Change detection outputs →
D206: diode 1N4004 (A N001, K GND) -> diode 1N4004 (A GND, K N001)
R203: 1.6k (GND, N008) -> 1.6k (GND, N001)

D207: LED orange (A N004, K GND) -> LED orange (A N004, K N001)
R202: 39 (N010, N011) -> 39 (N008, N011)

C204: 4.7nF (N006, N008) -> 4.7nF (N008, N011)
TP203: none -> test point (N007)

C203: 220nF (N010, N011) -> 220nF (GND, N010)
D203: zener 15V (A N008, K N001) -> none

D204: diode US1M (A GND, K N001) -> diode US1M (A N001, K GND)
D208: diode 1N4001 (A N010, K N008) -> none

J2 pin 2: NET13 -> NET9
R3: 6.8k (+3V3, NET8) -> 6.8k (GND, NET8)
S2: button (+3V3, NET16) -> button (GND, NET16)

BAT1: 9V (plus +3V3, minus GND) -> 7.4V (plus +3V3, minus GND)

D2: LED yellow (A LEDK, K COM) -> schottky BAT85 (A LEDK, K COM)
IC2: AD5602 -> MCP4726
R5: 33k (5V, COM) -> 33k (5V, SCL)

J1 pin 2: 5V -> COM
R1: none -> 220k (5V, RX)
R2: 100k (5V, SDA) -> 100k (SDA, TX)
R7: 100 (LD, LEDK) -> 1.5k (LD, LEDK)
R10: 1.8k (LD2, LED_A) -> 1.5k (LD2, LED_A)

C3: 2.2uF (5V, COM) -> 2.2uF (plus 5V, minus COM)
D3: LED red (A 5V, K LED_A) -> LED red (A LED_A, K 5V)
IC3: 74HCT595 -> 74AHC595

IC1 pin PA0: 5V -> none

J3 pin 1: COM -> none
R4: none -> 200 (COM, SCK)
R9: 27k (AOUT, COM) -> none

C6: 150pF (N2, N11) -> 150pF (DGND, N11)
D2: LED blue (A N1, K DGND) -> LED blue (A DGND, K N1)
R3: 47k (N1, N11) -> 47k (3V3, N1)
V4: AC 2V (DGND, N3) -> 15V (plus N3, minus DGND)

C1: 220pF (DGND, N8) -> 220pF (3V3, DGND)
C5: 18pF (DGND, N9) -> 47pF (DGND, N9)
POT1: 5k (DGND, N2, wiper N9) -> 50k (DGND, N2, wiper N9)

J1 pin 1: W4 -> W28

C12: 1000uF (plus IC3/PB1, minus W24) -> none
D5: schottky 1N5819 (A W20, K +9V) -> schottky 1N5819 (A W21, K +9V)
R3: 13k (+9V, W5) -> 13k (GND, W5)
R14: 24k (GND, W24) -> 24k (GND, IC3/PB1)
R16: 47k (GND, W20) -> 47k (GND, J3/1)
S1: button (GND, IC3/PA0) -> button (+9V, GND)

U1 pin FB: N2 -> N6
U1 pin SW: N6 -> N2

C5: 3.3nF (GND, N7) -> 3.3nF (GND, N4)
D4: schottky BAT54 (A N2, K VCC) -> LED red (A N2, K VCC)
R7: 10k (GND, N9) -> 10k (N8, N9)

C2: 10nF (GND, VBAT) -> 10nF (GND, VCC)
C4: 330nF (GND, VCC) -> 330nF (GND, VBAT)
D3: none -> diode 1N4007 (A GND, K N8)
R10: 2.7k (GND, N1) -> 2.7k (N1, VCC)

Action item →
Go through the entries above, and wherever a line holds the word "none", copy that line.

Solution →
TP203: none -> test point (N007)
D203: zener 15V (A N008, K N001) -> none
D208: diode 1N4001 (A N010, K N008) -> none
R1: none -> 220k (5V, RX)
IC1 pin PA0: 5V -> none
J3 pin 1: COM -> none
R4: none -> 200 (COM, SCK)
R9: 27k (AOUT, COM) -> none
C12: 1000uF (plus IC3/PB1, minus W24) -> none
D3: none -> diode 1N4007 (A GND, K N8)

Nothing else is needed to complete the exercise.